◆ What to do:
Every line of the data below should be written out word for word.

◆ Records supplied:
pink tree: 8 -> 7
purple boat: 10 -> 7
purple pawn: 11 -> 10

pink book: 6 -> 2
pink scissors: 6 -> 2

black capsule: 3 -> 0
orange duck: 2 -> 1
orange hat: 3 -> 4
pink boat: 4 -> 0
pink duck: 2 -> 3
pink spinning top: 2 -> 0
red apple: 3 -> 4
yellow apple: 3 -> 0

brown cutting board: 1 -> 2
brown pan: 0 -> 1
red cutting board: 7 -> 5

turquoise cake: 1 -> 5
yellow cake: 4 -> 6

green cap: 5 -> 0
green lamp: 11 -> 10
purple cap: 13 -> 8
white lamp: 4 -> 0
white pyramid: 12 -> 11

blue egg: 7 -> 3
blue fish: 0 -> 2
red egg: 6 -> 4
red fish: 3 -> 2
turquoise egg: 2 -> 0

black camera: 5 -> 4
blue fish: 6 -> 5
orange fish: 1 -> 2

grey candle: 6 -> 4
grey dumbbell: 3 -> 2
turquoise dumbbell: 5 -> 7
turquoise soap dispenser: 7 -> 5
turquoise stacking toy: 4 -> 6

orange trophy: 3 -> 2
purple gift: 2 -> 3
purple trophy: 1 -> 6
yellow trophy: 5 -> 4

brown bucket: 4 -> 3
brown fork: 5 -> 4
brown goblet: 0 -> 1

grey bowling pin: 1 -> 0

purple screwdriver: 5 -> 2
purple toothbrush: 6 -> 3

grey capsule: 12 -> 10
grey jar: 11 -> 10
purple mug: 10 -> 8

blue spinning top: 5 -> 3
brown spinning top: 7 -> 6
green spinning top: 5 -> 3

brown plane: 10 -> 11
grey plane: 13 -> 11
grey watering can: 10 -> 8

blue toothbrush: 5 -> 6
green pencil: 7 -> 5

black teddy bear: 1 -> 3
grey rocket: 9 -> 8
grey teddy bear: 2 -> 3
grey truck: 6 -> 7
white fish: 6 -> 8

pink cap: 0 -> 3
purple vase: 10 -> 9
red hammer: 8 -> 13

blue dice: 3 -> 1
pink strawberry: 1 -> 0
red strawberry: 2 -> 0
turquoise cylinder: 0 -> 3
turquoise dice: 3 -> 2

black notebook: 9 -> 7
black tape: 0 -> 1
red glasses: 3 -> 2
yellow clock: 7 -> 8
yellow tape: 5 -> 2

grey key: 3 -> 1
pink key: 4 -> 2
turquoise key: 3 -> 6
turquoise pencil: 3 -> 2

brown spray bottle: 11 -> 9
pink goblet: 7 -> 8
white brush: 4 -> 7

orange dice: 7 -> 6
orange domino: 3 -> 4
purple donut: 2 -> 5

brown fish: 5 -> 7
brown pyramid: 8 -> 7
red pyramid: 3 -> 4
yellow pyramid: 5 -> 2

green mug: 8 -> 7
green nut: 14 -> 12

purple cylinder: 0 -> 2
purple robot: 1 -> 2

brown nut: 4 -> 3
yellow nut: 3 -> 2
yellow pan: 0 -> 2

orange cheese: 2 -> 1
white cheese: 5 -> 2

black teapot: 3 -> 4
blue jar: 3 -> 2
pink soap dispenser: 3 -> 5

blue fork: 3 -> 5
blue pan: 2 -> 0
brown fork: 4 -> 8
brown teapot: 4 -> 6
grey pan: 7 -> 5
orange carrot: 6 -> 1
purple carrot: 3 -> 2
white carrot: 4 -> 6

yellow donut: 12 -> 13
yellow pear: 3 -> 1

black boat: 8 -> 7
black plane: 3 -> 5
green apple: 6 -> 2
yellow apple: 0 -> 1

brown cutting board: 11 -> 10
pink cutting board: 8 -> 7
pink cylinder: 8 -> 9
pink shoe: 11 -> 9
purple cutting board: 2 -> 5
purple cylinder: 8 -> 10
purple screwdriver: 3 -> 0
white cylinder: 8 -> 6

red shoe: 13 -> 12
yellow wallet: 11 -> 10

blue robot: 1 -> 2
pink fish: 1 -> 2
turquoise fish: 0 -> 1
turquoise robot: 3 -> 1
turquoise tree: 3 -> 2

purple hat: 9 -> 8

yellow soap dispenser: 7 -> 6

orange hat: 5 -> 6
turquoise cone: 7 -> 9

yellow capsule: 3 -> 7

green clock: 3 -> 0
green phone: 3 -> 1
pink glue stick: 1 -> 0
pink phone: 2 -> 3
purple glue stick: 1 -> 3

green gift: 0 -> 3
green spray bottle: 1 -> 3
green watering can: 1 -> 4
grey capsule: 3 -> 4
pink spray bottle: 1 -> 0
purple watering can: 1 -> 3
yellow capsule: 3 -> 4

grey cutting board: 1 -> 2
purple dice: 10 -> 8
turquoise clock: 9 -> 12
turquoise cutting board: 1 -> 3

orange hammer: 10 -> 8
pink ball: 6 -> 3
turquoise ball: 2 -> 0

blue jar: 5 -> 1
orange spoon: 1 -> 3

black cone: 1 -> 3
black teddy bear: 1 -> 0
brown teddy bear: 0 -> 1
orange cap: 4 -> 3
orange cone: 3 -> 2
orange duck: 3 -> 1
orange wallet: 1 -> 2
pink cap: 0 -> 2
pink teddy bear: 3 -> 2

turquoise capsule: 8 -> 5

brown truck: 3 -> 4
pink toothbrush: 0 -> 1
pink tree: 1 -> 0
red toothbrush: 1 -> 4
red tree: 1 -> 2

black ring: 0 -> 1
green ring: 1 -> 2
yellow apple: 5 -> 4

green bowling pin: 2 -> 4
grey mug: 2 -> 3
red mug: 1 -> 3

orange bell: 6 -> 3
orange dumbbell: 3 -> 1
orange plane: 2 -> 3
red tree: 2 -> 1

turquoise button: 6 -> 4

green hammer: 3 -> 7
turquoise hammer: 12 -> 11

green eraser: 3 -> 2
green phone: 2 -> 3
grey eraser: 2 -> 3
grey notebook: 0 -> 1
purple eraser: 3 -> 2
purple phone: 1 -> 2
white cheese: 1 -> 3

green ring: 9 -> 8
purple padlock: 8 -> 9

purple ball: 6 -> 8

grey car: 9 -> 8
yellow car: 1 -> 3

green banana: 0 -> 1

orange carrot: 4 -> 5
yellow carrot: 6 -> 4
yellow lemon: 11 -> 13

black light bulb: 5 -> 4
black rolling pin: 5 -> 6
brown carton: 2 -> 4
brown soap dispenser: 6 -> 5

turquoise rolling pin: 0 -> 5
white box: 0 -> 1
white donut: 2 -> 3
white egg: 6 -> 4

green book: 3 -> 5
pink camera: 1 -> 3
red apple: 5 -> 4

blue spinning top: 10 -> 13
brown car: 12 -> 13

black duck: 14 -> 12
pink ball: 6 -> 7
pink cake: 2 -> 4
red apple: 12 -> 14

◆ Result of the task:
pink tree: 8 -> 7
purple boat: 10 -> 7
purple pawn: 11 -> 10

pink book: 6 -> 2
pink scissors: 6 -> 2

black capsule: 3 -> 0
orange duck: 2 -> 1
orange hat: 3 -> 4
pink boat: 4 -> 0
pink duck: 2 -> 3
pink spinning top: 2 -> 0
red apple: 3 -> 4
yellow apple: 3 -> 0

brown cutting board: 1 -> 2
brown pan: 0 -> 1
red cutting board: 7 -> 5

turquoise cake: 1 -> 5
yellow cake: 4 -> 6

green cap: 5 -> 0
green lamp: 11 -> 10
purple cap: 13 -> 8
white lamp: 4 -> 0
white pyramid: 12 -> 11

blue egg: 7 -> 3
blue fish: 0 -> 2
red egg: 6 -> 4
red fish: 3 -> 2
turquoise egg: 2 -> 0

black camera: 5 -> 4
blue fish: 6 -> 5
orange fish: 1 -> 2

grey candle: 6 -> 4
grey dumbbell: 3 -> 2
turquoise dumbbell: 5 -> 7
turquoise soap dispenser: 7 -> 5
turquoise stacking toy: 4 -> 6

orange trophy: 3 -> 2
purple gift: 2 -> 3
purple trophy: 1 -> 6
yellow trophy: 5 -> 4

brown bucket: 4 -> 3
brown fork: 5 -> 4
brown goblet: 0 -> 1

grey bowling pin: 1 -> 0

purple screwdriver: 5 -> 2
purple toothbrush: 6 -> 3

grey capsule: 12 -> 10
grey jar: 11 -> 10
purple mug: 10 -> 8

blue spinning top: 5 -> 3
brown spinning top: 7 -> 6
green spinning top: 5 -> 3

brown plane: 10 -> 11
grey plane: 13 -> 11
grey watering can: 10 -> 8

blue toothbrush: 5 -> 6
green pencil: 7 -> 5

black teddy bear: 1 -> 3
grey rocket: 9 -> 8
grey teddy bear: 2 -> 3
grey truck: 6 -> 7
white fish: 6 -> 8

pink cap: 0 -> 3
purple vase: 10 -> 9
red hammer: 8 -> 13

blue dice: 3 -> 1
pink strawberry: 1 -> 0
red strawberry: 2 -> 0
turquoise cylinder: 0 -> 3
turquoise dice: 3 -> 2

black notebook: 9 -> 7
black tape: 0 -> 1
red glasses: 3 -> 2
yellow clock: 7 -> 8
yellow tape: 5 -> 2

grey key: 3 -> 1
pink key: 4 -> 2
turquoise key: 3 -> 6
turquoise pencil: 3 -> 2

brown spray bottle: 11 -> 9
pink goblet: 7 -> 8
white brush: 4 -> 7

orange dice: 7 -> 6
orange domino: 3 -> 4
purple donut: 2 -> 5

brown fish: 5 -> 7
brown pyramid: 8 -> 7
red pyramid: 3 -> 4
yellow pyramid: 5 -> 2

green mug: 8 -> 7
green nut: 14 -> 12

purple cylinder: 0 -> 2
purple robot: 1 -> 2

brown nut: 4 -> 3
yellow nut: 3 -> 2
yellow pan: 0 -> 2

orange cheese: 2 -> 1
white cheese: 5 -> 2

black teapot: 3 -> 4
blue jar: 3 -> 2
pink soap dispenser: 3 -> 5

blue fork: 3 -> 5
blue pan: 2 -> 0
brown fork: 4 -> 8
brown teapot: 4 -> 6
grey pan: 7 -> 5
orange carrot: 6 -> 1
purple carrot: 3 -> 2
white carrot: 4 -> 6

yellow donut: 12 -> 13
yellow pear: 3 -> 1

black boat: 8 -> 7
black plane: 3 -> 5
green apple: 6 -> 2
yellow apple: 0 -> 1

brown cutting board: 11 -> 10
pink cutting board: 8 -> 7
pink cylinder: 8 -> 9
pink shoe: 11 -> 9
purple cutting board: 2 -> 5
purple cylinder: 8 -> 10
purple screwdriver: 3 -> 0
white cylinder: 8 -> 6

red shoe: 13 -> 12
yellow wallet: 11 -> 10

blue robot: 1 -> 2
pink fish: 1 -> 2
turquoise fish: 0 -> 1
turquoise robot: 3 -> 1
turquoise tree: 3 -> 2

purple hat: 9 -> 8

yellow soap dispenser: 7 -> 6

orange hat: 5 -> 6
turquoise cone: 7 -> 9

yellow capsule: 3 -> 7

green clock: 3 -> 0
green phone: 3 -> 1
pink glue stick: 1 -> 0
pink phone: 2 -> 3
purple glue stick: 1 -> 3

green gift: 0 -> 3
green spray bottle: 1 -> 3
green watering can: 1 -> 4
grey capsule: 3 -> 4
pink spray bottle: 1 -> 0
purple watering can: 1 -> 3
yellow capsule: 3 -> 4

grey cutting board: 1 -> 2
purple dice: 10 -> 8
turquoise clock: 9 -> 12
turquoise cutting board: 1 -> 3

orange hammer: 10 -> 8
pink ball: 6 -> 3
turquoise ball: 2 -> 0

blue jar: 5 -> 1
orange spoon: 1 -> 3

black cone: 1 -> 3
black teddy bear: 1 -> 0
brown teddy bear: 0 -> 1
orange cap: 4 -> 3
orange cone: 3 -> 2
orange duck: 3 -> 1
orange wallet: 1 -> 2
pink cap: 0 -> 2
pink teddy bear: 3 -> 2

turquoise capsule: 8 -> 5

brown truck: 3 -> 4
pink toothbrush: 0 -> 1
pink tree: 1 -> 0
red toothbrush: 1 -> 4
red tree: 1 -> 2

black ring: 0 -> 1
green ring: 1 -> 2
yellow apple: 5 -> 4

green bowling pin: 2 -> 4
grey mug: 2 -> 3
red mug: 1 -> 3

orange bell: 6 -> 3
orange dumbbell: 3 -> 1
orange plane: 2 -> 3
red tree: 2 -> 1

turquoise button: 6 -> 4

green hammer: 3 -> 7
turquoise hammer: 12 -> 11

green eraser: 3 -> 2
green phone: 2 -> 3
grey eraser: 2 -> 3
grey notebook: 0 -> 1
purple eraser: 3 -> 2
purple phone: 1 -> 2
white cheese: 1 -> 3

green ring: 9 -> 8
purple padlock: 8 -> 9

purple ball: 6 -> 8

grey car: 9 -> 8
yellow car: 1 -> 3

green banana: 0 -> 1

orange carrot: 4 -> 5
yellow carrot: 6 -> 4
yellow lemon: 11 -> 13

black light bulb: 5 -> 4
black rolling pin: 5 -> 6
brown carton: 2 -> 4
brown soap dispenser: 6 -> 5

turquoise rolling pin: 0 -> 5
white box: 0 -> 1
white donut: 2 -> 3
white egg: 6 -> 4

green book: 3 -> 5
pink camera: 1 -> 3
red apple: 5 -> 4

blue spinning top: 10 -> 13
brown car: 12 -> 13

black duck: 14 -> 12
pink ball: 6 -> 7
pink cake: 2 -> 4
red apple: 12 -> 14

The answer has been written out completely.